Task requirements:
Lines below containing the word "marker" should be copied out.

Extracted data:
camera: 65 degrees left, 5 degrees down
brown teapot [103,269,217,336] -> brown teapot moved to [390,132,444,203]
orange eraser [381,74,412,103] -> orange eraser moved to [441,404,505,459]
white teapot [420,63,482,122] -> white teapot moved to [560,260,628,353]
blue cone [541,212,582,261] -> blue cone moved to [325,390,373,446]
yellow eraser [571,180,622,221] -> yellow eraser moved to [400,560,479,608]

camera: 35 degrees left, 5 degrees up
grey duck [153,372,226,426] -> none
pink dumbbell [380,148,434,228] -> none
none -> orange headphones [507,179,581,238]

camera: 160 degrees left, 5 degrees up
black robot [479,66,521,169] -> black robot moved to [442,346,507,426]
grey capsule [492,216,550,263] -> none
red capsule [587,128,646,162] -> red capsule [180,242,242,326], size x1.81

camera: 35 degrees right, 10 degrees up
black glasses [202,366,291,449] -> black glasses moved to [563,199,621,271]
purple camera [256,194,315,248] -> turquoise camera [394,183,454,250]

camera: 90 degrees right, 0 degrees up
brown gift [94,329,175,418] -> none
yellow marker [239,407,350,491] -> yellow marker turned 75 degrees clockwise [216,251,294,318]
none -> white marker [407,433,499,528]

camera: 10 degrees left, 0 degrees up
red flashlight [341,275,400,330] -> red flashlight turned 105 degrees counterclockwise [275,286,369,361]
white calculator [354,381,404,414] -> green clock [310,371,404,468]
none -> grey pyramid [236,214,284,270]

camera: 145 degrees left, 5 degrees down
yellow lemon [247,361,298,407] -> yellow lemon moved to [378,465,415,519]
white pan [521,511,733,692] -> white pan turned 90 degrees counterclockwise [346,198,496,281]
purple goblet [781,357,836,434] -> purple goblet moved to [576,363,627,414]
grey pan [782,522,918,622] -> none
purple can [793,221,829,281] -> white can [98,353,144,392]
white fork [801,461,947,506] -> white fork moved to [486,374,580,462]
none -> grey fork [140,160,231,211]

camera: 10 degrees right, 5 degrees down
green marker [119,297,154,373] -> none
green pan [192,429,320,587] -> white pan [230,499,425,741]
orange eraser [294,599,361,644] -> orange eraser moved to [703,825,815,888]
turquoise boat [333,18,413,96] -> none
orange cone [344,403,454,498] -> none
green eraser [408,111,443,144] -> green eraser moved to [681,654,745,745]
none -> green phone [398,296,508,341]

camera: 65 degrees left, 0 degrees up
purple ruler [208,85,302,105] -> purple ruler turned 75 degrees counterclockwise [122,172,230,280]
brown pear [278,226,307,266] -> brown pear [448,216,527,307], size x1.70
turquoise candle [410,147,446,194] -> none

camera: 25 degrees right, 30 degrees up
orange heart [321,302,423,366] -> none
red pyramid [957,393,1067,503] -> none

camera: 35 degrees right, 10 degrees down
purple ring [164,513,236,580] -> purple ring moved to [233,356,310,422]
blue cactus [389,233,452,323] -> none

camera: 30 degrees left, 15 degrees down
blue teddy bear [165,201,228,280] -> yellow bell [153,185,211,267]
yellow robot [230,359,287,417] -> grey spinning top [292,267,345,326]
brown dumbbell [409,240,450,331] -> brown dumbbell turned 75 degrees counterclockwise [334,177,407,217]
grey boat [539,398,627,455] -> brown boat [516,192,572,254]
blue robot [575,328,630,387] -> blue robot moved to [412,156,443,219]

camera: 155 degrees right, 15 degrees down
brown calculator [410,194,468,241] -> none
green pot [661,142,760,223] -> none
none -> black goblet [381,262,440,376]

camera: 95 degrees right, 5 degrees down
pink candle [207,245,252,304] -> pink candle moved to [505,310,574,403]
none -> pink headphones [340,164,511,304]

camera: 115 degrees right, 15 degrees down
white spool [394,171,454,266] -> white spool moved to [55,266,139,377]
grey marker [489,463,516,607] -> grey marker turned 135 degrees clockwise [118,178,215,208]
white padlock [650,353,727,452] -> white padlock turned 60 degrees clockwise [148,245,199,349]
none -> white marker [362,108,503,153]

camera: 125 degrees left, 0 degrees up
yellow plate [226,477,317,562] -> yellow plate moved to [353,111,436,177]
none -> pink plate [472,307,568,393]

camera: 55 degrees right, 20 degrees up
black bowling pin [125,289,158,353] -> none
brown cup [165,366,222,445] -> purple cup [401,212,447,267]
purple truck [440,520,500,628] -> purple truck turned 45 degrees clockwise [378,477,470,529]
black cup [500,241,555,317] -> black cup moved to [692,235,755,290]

Written answer:
yellow marker [239,407,350,491] -> yellow marker turned 75 degrees clockwise [216,251,294,318]
none -> white marker [407,433,499,528]
green marker [119,297,154,373] -> none
grey marker [489,463,516,607] -> grey marker turned 135 degrees clockwise [118,178,215,208]
none -> white marker [362,108,503,153]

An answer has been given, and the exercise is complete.